THE DATA:
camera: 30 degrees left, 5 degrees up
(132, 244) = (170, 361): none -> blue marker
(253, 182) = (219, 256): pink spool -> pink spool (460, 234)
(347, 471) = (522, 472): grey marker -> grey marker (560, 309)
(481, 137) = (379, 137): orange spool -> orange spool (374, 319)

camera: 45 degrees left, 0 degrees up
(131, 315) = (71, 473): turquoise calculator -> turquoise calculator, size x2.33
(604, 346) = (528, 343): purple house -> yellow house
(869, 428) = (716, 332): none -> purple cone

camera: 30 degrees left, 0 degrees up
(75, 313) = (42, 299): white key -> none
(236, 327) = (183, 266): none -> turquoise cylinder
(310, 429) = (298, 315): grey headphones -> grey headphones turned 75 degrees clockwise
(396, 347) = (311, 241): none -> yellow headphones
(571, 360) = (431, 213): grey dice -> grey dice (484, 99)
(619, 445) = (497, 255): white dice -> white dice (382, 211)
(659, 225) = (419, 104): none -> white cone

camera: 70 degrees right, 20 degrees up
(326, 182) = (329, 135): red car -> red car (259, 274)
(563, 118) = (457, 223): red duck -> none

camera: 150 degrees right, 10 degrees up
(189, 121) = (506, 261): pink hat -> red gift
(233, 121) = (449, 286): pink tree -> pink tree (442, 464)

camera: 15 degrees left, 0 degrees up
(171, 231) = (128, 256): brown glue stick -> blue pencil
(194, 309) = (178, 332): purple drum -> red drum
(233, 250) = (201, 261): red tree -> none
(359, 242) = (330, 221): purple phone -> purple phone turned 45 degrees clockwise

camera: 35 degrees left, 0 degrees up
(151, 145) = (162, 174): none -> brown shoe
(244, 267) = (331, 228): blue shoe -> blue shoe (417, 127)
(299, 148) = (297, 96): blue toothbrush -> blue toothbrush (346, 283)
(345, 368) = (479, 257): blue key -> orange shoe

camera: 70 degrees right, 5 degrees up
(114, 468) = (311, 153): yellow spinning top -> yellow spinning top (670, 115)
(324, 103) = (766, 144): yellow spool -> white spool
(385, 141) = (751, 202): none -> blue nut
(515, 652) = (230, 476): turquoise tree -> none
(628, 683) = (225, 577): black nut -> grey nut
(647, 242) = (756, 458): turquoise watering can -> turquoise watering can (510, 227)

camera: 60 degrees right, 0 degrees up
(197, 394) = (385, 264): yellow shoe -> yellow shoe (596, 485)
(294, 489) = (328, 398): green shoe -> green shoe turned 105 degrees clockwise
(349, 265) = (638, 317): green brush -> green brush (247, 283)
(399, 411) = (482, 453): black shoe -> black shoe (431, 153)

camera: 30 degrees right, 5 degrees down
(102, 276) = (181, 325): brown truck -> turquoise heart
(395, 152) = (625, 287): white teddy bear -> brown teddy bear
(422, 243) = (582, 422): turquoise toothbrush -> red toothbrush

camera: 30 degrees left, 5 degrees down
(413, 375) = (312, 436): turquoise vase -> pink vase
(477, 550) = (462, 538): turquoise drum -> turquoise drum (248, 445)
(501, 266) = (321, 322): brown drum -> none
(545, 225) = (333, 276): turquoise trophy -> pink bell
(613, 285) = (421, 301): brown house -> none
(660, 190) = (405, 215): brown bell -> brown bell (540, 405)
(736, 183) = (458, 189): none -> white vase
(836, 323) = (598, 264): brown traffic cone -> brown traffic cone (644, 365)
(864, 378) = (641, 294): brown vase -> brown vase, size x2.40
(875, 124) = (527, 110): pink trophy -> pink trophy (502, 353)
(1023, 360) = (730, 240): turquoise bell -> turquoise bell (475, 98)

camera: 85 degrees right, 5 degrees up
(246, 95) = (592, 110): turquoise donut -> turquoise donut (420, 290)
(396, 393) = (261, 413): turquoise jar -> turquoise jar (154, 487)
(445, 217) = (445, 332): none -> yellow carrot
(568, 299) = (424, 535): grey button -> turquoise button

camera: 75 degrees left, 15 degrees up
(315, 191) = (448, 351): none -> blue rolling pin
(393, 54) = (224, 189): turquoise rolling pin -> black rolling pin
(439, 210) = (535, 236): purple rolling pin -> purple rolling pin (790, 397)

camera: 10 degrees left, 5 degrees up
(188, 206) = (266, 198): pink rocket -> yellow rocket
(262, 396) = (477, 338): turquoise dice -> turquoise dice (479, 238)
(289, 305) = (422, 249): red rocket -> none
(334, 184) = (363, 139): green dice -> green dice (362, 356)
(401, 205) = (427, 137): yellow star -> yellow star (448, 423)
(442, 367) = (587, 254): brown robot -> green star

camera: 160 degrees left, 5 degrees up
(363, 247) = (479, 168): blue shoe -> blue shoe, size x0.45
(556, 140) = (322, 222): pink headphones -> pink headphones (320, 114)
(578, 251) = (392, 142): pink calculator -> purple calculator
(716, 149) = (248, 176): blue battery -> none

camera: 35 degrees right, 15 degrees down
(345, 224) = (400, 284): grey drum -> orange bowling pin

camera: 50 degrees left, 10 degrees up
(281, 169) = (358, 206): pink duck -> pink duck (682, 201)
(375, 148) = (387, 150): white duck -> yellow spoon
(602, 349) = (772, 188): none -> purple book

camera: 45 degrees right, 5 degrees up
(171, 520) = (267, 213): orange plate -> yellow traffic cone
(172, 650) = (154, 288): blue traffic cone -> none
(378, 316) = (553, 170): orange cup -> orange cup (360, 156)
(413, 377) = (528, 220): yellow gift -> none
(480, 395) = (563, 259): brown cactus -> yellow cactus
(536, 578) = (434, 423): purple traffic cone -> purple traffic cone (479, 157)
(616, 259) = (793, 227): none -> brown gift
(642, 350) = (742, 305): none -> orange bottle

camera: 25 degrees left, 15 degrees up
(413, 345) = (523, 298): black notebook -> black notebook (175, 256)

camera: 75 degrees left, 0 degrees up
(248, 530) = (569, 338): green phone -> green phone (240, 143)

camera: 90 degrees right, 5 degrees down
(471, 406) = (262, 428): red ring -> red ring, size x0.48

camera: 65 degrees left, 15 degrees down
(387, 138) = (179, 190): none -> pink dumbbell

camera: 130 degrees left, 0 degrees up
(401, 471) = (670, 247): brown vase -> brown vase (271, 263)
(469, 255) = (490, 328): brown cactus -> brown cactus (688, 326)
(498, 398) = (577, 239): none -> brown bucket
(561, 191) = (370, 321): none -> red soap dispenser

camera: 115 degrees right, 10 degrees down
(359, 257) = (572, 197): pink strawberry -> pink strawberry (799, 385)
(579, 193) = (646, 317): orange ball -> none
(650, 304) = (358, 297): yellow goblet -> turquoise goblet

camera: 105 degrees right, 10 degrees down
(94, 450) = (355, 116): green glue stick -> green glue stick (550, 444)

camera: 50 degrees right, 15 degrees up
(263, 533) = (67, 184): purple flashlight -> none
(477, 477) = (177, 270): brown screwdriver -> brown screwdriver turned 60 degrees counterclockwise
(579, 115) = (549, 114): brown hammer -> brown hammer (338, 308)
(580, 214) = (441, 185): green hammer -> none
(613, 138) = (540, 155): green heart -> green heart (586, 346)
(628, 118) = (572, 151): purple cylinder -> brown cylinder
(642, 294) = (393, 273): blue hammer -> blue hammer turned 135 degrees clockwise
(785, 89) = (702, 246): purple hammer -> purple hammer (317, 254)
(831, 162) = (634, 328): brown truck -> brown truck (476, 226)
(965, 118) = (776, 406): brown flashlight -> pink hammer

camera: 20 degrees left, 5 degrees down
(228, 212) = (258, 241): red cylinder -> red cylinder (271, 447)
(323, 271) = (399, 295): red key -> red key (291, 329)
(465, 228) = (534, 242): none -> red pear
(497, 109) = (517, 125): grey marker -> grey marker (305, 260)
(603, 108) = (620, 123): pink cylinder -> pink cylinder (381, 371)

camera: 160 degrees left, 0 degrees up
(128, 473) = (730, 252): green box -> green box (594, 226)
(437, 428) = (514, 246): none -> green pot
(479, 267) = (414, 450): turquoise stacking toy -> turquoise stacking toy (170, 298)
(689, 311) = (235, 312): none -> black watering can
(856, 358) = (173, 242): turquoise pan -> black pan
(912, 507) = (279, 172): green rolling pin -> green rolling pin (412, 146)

WHAT THE TASK ASKS:
Please transcribe exactly the lines above from the line that has "(385, 141) = (751, 202): none -> blue nut" up to and including the line that has "(545, 225) = (333, 276): turquoise"; no other line belongs in the answer.

EXERCISE SOLUTION:
(385, 141) = (751, 202): none -> blue nut
(515, 652) = (230, 476): turquoise tree -> none
(628, 683) = (225, 577): black nut -> grey nut
(647, 242) = (756, 458): turquoise watering can -> turquoise watering can (510, 227)

camera: 60 degrees right, 0 degrees up
(197, 394) = (385, 264): yellow shoe -> yellow shoe (596, 485)
(294, 489) = (328, 398): green shoe -> green shoe turned 105 degrees clockwise
(349, 265) = (638, 317): green brush -> green brush (247, 283)
(399, 411) = (482, 453): black shoe -> black shoe (431, 153)

camera: 30 degrees right, 5 degrees down
(102, 276) = (181, 325): brown truck -> turquoise heart
(395, 152) = (625, 287): white teddy bear -> brown teddy bear
(422, 243) = (582, 422): turquoise toothbrush -> red toothbrush

camera: 30 degrees left, 5 degrees down
(413, 375) = (312, 436): turquoise vase -> pink vase
(477, 550) = (462, 538): turquoise drum -> turquoise drum (248, 445)
(501, 266) = (321, 322): brown drum -> none
(545, 225) = (333, 276): turquoise trophy -> pink bell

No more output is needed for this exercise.